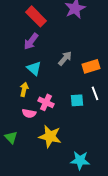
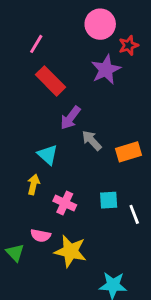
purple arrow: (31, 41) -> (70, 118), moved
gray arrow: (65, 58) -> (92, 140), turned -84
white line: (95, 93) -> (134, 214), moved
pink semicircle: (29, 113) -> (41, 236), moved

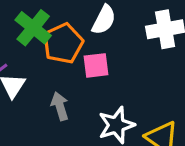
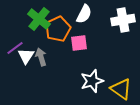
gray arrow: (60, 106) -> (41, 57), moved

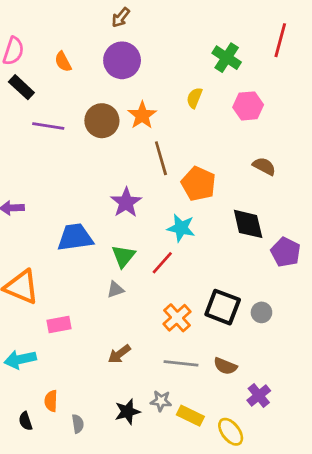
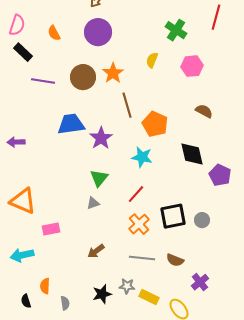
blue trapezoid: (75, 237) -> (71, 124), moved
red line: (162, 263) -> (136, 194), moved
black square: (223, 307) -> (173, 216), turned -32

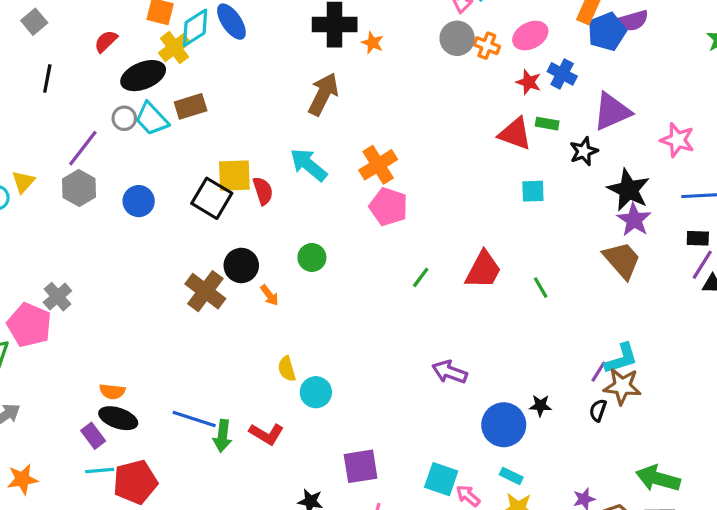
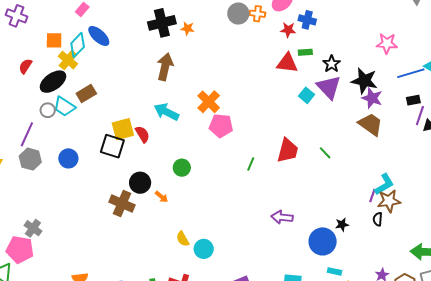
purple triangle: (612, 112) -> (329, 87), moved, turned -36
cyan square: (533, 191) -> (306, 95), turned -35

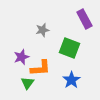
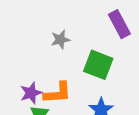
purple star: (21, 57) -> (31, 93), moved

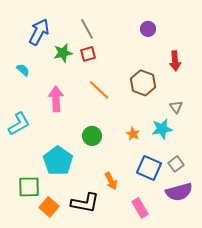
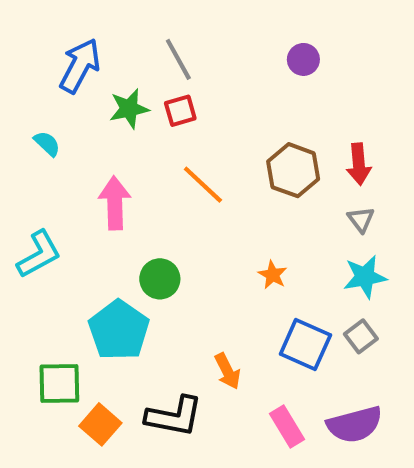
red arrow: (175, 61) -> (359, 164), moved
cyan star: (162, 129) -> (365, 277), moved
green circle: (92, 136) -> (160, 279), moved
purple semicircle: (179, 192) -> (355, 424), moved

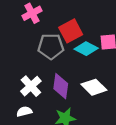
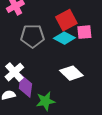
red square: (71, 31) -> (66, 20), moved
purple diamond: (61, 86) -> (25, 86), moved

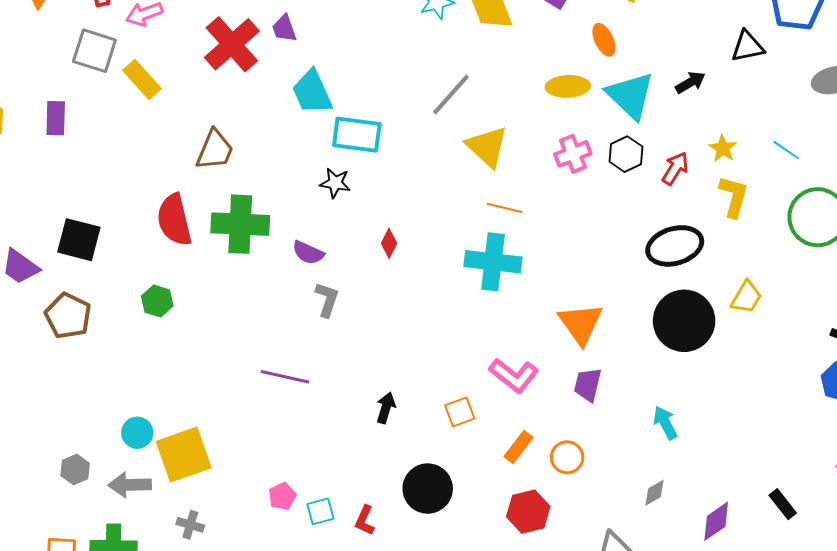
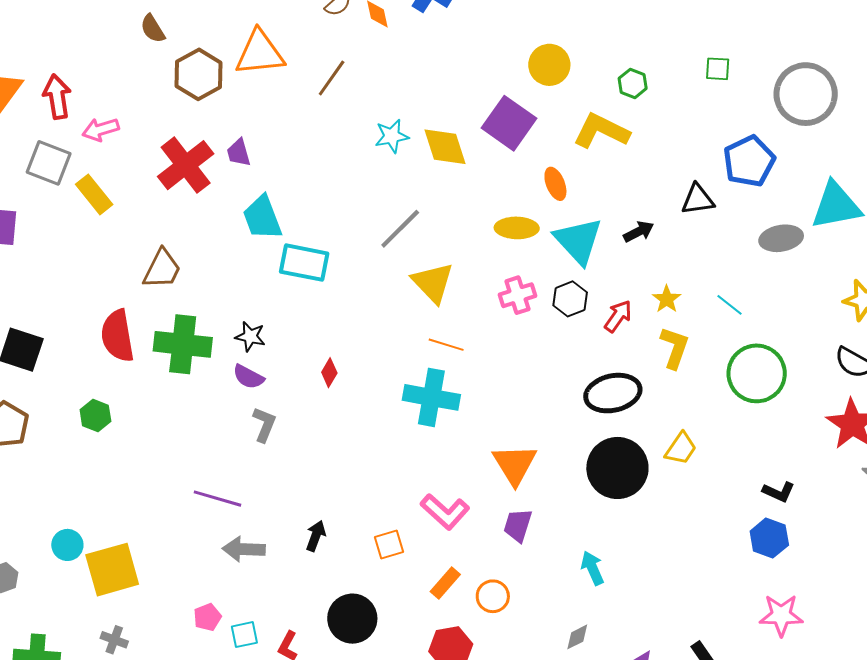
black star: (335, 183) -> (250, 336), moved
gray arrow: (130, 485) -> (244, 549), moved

#####

Please print the material exactly as given above, omitting the pictures.

purple arrow: (31, 41) -> (70, 118), moved
gray arrow: (65, 58) -> (92, 140), turned -84
white line: (95, 93) -> (134, 214), moved
pink semicircle: (29, 113) -> (41, 236), moved

gray arrow: (60, 106) -> (41, 57), moved

blue trapezoid: (75, 237) -> (71, 124), moved
red line: (162, 263) -> (136, 194), moved
black square: (223, 307) -> (173, 216), turned -32

purple triangle: (612, 112) -> (329, 87), moved, turned -36
cyan square: (533, 191) -> (306, 95), turned -35

purple star: (21, 57) -> (31, 93), moved

red arrow: (175, 61) -> (359, 164), moved
cyan star: (162, 129) -> (365, 277), moved
green circle: (92, 136) -> (160, 279), moved
purple semicircle: (179, 192) -> (355, 424), moved

red square: (71, 31) -> (66, 20), moved
purple diamond: (61, 86) -> (25, 86), moved

black star: (335, 183) -> (250, 336), moved
gray arrow: (130, 485) -> (244, 549), moved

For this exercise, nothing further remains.